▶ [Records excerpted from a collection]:
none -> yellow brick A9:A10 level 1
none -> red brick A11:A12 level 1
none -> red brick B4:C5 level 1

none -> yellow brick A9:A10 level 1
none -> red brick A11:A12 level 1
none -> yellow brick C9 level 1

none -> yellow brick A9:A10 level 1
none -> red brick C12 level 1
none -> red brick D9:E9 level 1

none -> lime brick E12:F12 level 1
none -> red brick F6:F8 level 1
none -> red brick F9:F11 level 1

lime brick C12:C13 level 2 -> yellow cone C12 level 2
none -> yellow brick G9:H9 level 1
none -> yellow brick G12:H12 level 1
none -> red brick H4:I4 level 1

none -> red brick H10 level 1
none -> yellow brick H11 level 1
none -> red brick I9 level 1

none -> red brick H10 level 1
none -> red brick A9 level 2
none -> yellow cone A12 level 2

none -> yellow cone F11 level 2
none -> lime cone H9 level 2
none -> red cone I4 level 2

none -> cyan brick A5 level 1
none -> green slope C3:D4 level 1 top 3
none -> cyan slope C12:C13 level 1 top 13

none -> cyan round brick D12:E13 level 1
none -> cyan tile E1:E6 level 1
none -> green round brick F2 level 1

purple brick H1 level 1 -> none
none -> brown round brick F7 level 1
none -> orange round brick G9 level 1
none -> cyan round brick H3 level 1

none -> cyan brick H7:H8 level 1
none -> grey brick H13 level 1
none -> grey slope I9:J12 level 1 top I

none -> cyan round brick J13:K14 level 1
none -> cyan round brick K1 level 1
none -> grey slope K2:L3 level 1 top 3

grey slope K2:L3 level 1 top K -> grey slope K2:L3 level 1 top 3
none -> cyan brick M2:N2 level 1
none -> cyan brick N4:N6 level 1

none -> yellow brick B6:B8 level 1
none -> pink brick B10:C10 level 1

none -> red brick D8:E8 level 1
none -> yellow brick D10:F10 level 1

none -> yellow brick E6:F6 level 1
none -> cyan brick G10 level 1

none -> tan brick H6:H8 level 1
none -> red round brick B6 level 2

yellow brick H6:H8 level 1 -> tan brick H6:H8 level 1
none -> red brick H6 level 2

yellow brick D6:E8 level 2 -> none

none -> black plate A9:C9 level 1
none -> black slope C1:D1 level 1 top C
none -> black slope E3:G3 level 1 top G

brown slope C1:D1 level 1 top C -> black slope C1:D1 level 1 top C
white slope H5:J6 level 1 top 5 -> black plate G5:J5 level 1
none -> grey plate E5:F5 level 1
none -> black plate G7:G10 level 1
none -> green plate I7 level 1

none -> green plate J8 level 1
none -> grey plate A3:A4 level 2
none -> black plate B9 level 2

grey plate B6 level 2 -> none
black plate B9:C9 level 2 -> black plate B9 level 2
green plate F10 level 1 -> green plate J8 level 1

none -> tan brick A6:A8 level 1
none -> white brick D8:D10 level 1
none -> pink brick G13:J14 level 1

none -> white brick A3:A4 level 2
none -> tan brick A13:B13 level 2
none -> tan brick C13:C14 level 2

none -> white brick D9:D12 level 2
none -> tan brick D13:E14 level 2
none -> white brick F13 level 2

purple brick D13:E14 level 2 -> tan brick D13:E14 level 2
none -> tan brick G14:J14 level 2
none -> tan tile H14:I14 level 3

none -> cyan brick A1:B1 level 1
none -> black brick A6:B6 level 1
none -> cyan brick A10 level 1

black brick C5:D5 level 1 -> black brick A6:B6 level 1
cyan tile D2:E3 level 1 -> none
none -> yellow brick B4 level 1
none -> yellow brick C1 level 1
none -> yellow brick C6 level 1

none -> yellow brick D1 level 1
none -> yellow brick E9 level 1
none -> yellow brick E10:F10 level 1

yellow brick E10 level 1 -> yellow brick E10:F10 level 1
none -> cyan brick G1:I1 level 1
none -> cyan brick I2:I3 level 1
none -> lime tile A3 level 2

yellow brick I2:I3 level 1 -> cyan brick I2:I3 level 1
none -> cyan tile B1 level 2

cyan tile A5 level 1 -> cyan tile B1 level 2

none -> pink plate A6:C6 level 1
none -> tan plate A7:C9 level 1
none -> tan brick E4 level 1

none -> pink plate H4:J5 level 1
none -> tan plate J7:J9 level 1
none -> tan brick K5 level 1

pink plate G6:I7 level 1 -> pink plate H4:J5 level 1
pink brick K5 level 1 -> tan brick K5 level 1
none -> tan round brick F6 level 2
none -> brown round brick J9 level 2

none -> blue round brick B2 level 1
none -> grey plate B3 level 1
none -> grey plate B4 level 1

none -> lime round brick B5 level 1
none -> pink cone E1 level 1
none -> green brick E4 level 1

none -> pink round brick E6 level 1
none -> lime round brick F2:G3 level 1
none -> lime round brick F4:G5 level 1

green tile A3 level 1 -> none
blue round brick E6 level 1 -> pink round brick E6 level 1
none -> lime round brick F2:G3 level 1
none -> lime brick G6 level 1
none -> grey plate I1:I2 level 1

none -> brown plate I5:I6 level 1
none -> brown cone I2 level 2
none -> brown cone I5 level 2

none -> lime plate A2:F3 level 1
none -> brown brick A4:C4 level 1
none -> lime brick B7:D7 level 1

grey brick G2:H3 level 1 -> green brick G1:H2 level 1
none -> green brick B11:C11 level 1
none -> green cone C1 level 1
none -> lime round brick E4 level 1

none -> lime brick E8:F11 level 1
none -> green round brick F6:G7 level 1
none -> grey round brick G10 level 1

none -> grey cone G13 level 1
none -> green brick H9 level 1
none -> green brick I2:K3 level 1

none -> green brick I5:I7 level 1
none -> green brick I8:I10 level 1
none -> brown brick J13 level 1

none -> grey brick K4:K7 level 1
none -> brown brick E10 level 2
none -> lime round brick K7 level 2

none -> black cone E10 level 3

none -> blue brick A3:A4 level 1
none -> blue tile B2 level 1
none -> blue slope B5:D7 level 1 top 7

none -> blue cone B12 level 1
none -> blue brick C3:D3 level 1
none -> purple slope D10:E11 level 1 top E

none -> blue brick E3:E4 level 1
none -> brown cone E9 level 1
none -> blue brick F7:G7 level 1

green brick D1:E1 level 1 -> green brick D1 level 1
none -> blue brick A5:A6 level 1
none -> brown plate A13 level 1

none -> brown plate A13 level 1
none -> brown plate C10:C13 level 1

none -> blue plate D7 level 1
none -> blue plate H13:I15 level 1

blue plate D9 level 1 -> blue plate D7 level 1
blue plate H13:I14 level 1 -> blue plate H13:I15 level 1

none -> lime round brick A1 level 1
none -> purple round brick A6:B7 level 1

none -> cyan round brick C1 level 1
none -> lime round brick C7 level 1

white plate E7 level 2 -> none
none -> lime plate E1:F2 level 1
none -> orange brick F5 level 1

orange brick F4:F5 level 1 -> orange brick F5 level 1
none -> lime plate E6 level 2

▶ [Task description]: Where a line above holds the word "tile", copy it.

▶ [Result below]:
none -> cyan tile E1:E6 level 1
none -> tan tile H14:I14 level 3
cyan tile D2:E3 level 1 -> none
none -> lime tile A3 level 2
none -> cyan tile B1 level 2
cyan tile A5 level 1 -> cyan tile B1 level 2
green tile A3 level 1 -> none
none -> blue tile B2 level 1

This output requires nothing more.